● **Work to complete**
Please return, word for word, the line containing "(261, 215) = (292, 151): green" and each line after it through the end of the data below, and nothing else.
Information provided START
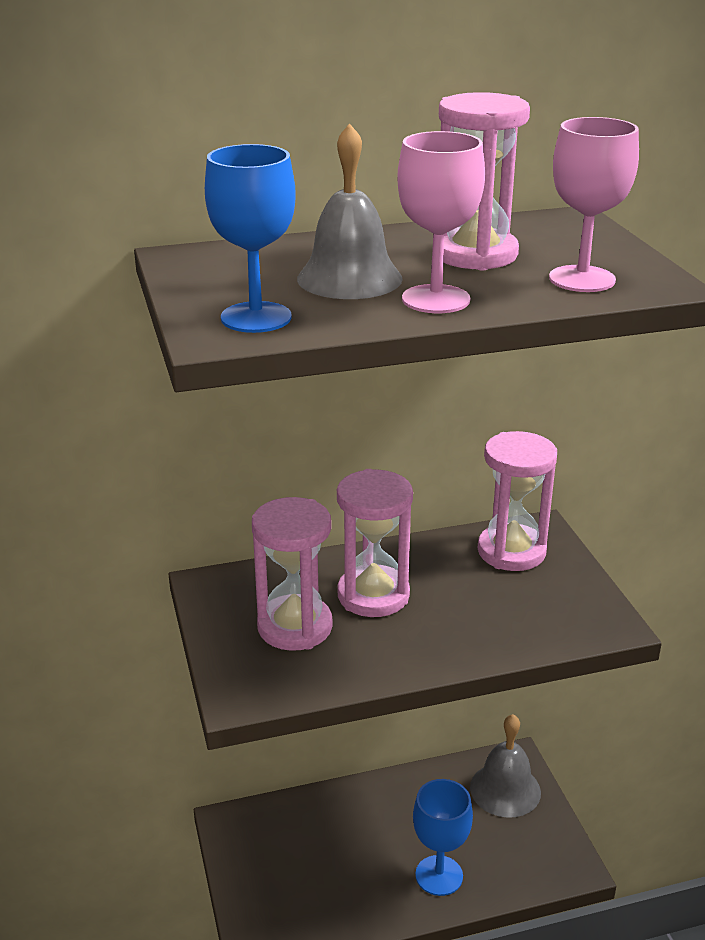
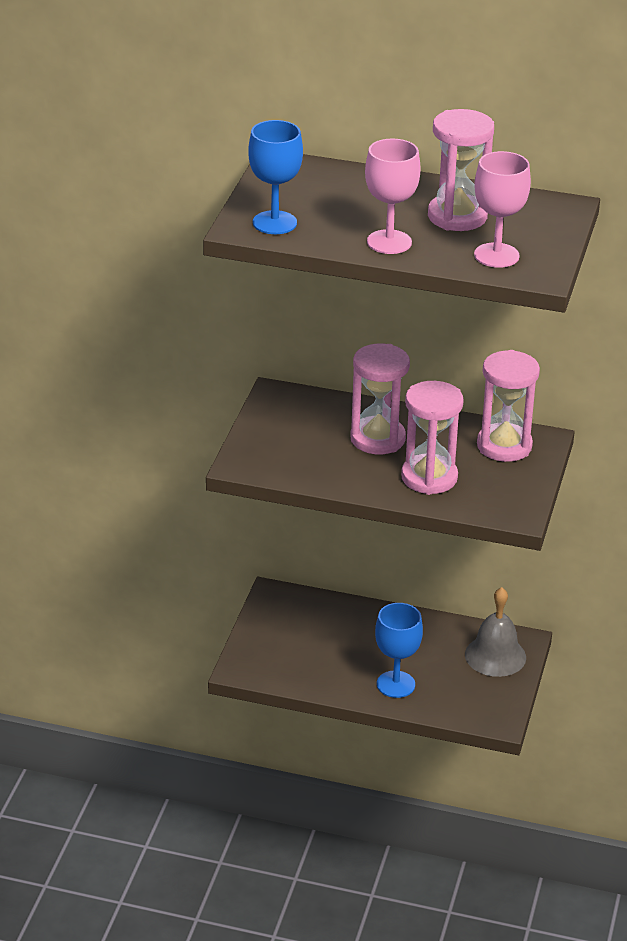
camera: 30 degrees right, 5 degrees up
(295, 627) = (308, 439): pink hourglass -> pink hourglass (429, 477)
(349, 278) = (358, 211): grey bell -> none

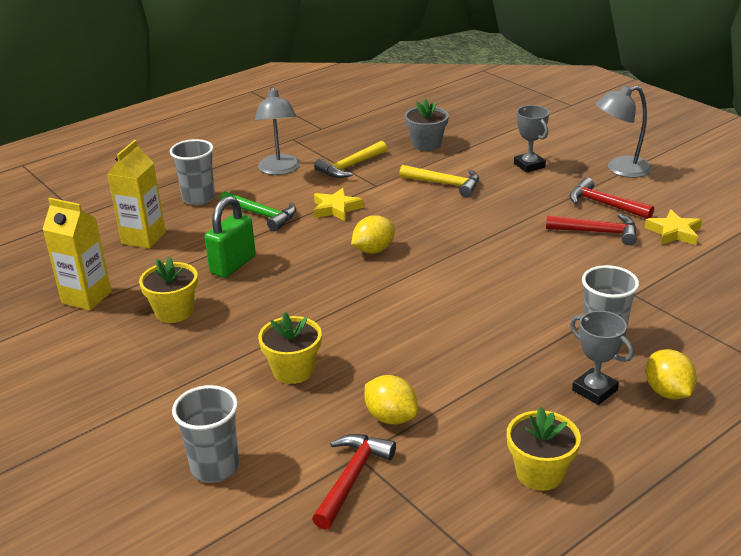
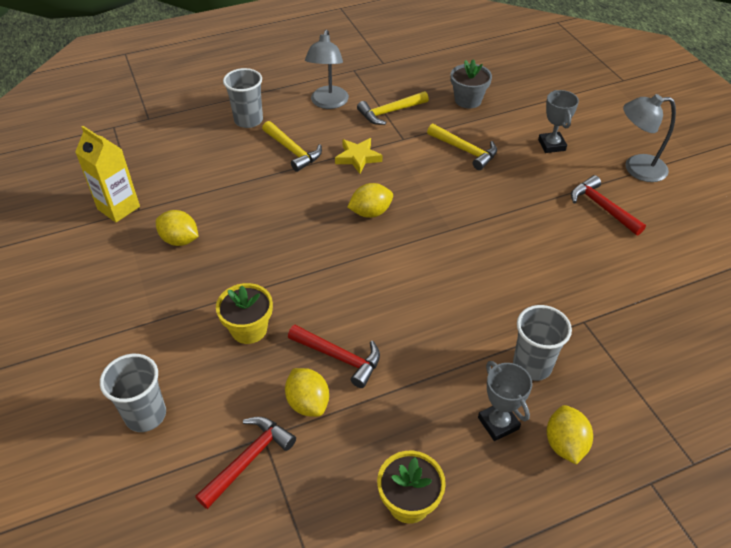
camera: 15 degrees right, 15 degrees up
(143, 238) = (187, 154): yellow carton -> none
(174, 311) = (180, 240): yellow flower pot -> yellow lemon
(233, 265) = (247, 201): green padlock -> none
(261, 215) = (292, 151): green hammer -> yellow hammer
(597, 232) = (581, 239): red hammer -> red hammer (339, 357)
(674, 232) = (655, 256): yellow star -> none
Information provided END
● **Answer box**
(261, 215) = (292, 151): green hammer -> yellow hammer
(597, 232) = (581, 239): red hammer -> red hammer (339, 357)
(674, 232) = (655, 256): yellow star -> none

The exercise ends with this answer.